═══ Material provided ═══

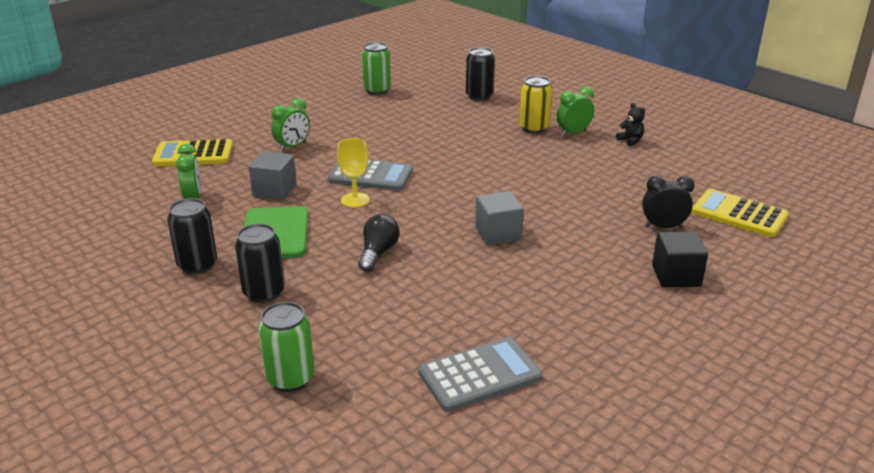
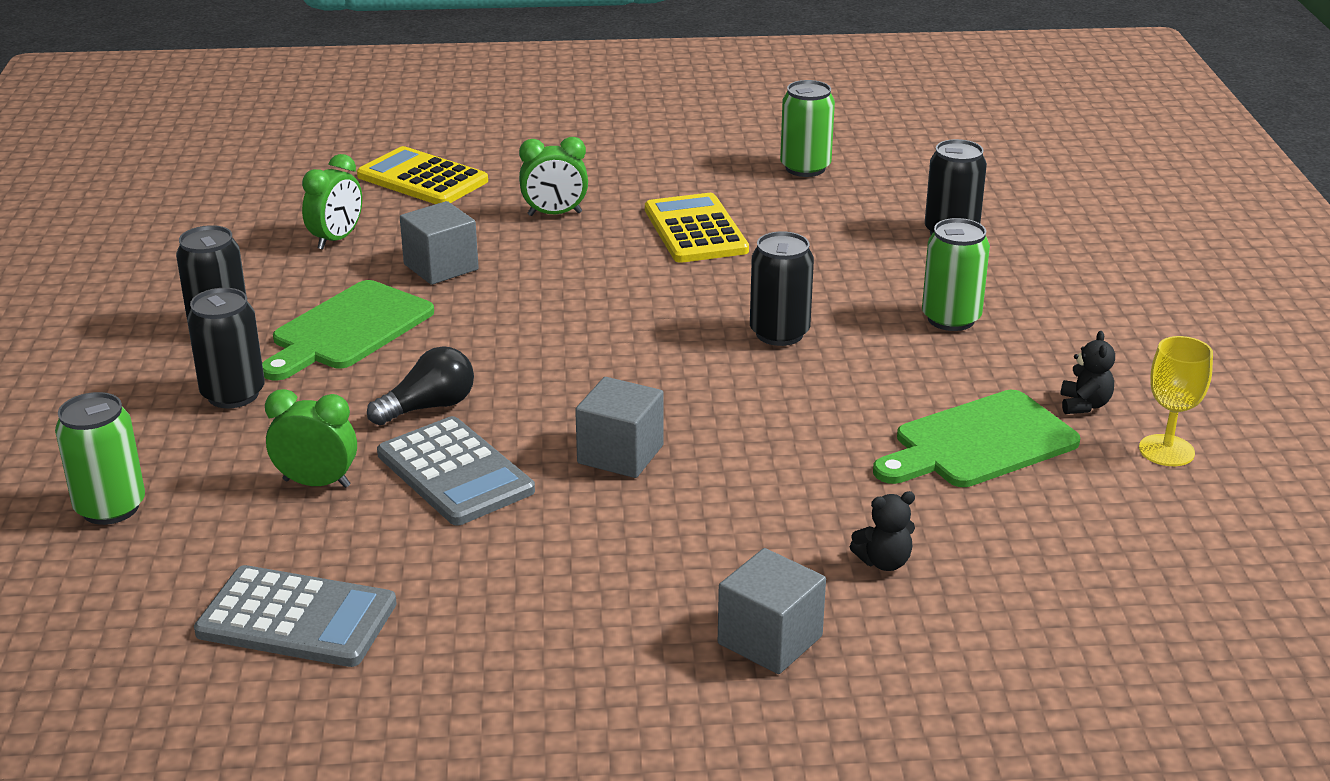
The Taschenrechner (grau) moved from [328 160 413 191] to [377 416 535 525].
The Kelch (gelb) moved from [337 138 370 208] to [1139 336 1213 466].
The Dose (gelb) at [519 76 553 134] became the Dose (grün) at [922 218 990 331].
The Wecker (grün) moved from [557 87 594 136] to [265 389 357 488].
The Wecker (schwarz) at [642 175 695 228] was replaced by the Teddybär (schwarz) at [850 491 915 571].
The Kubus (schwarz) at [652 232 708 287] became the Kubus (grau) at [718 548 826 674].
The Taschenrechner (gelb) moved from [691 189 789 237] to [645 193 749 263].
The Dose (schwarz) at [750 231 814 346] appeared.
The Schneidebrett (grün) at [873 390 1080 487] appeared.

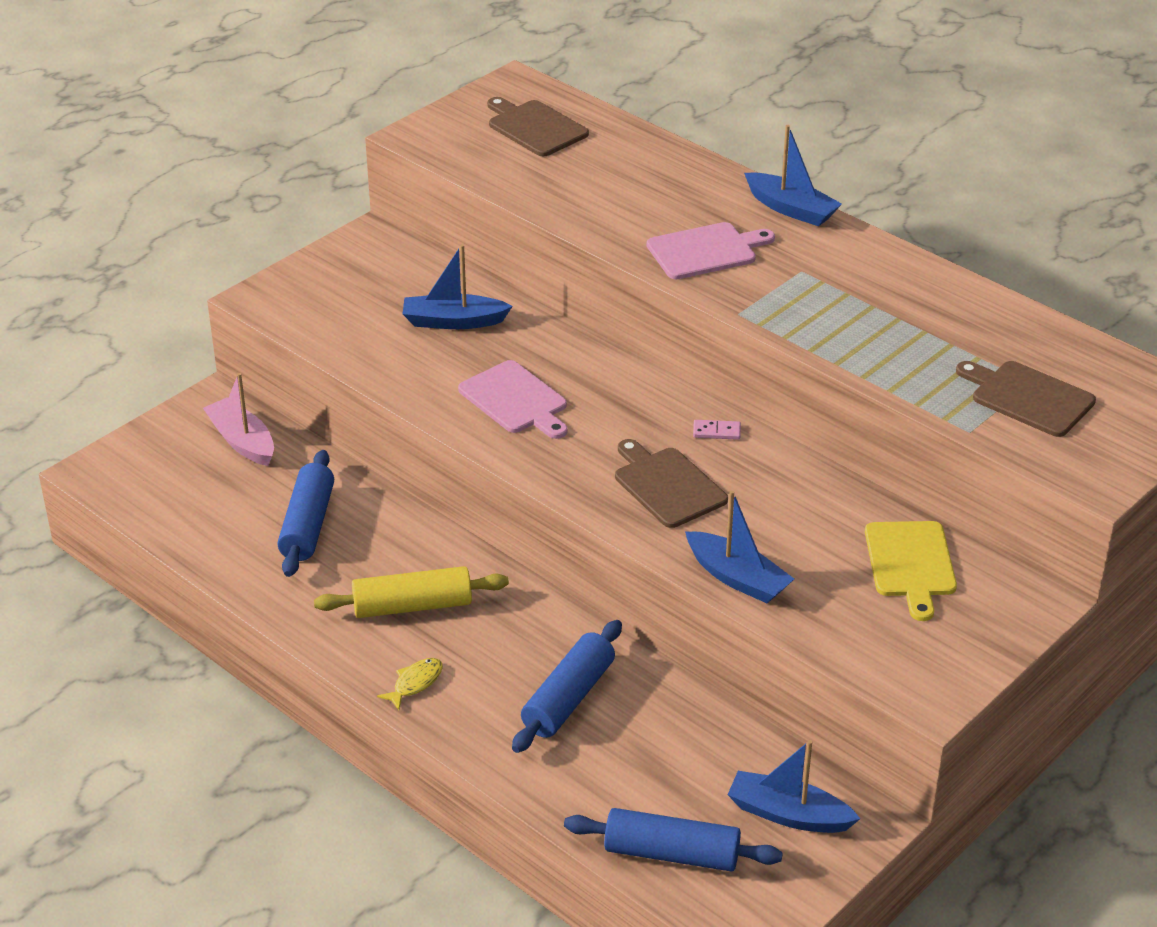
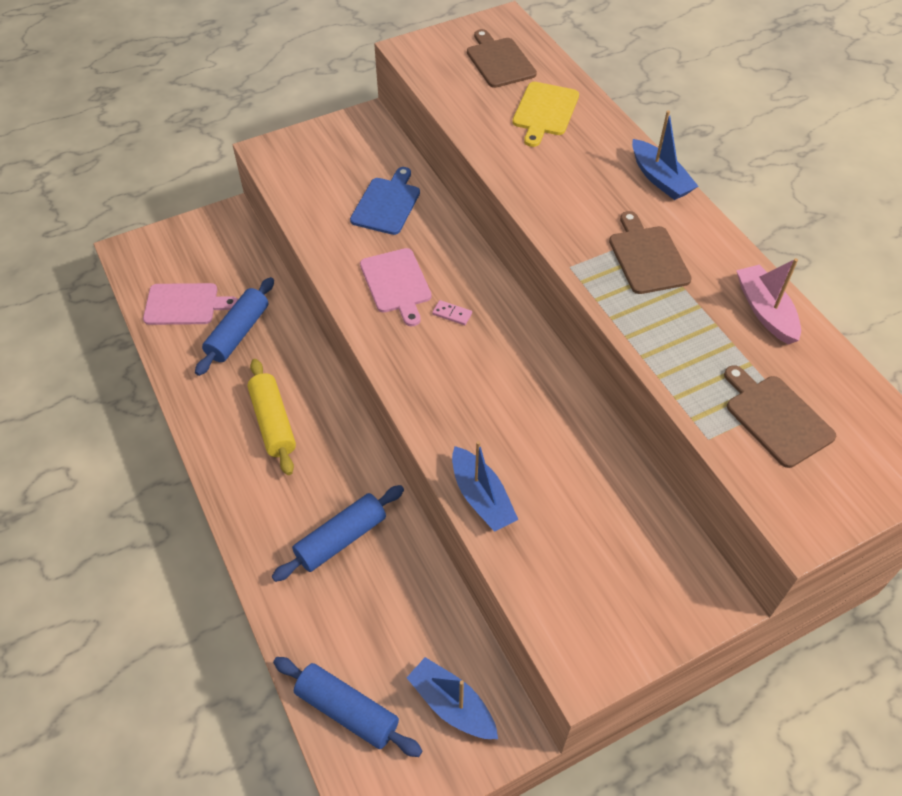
The Boot (rosa) moved from [203 373 274 466] to [736 258 801 345].
The Nudelholz (gelb) at [314 566 509 618] turned 60 degrees clockwise.
The Fisch (gelb) at [377 658 443 710] disappeared.
The Boot (blau) at [403 244 513 329] was replaced by the Schneidebrett (blau) at [350 167 420 235].
The Schneidebrett (braun) moved from [615 439 728 528] to [609 211 692 294].
The Schneidebrett (rosa) moved from [647 222 775 279] to [143 283 238 325].
The Dominostein (rosa) moved from [693 420 741 440] to [432 300 472 325].
The Schneidebrett (gelb) moved from [865 521 957 621] to [512 82 579 147].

═══

Begin with the line containing "The Dose (gelb)", stop at the last line of the records above, and copy every line in between exactly, both ends included, with no pictures.

Exercise output:
The Dose (gelb) at [519 76 553 134] became the Dose (grün) at [922 218 990 331].
The Wecker (grün) moved from [557 87 594 136] to [265 389 357 488].
The Wecker (schwarz) at [642 175 695 228] was replaced by the Teddybär (schwarz) at [850 491 915 571].
The Kubus (schwarz) at [652 232 708 287] became the Kubus (grau) at [718 548 826 674].
The Taschenrechner (gelb) moved from [691 189 789 237] to [645 193 749 263].
The Dose (schwarz) at [750 231 814 346] appeared.
The Schneidebrett (grün) at [873 390 1080 487] appeared.

The Boot (rosa) moved from [203 373 274 466] to [736 258 801 345].
The Nudelholz (gelb) at [314 566 509 618] turned 60 degrees clockwise.
The Fisch (gelb) at [377 658 443 710] disappeared.
The Boot (blau) at [403 244 513 329] was replaced by the Schneidebrett (blau) at [350 167 420 235].
The Schneidebrett (braun) moved from [615 439 728 528] to [609 211 692 294].
The Schneidebrett (rosa) moved from [647 222 775 279] to [143 283 238 325].
The Dominostein (rosa) moved from [693 420 741 440] to [432 300 472 325].
The Schneidebrett (gelb) moved from [865 521 957 621] to [512 82 579 147].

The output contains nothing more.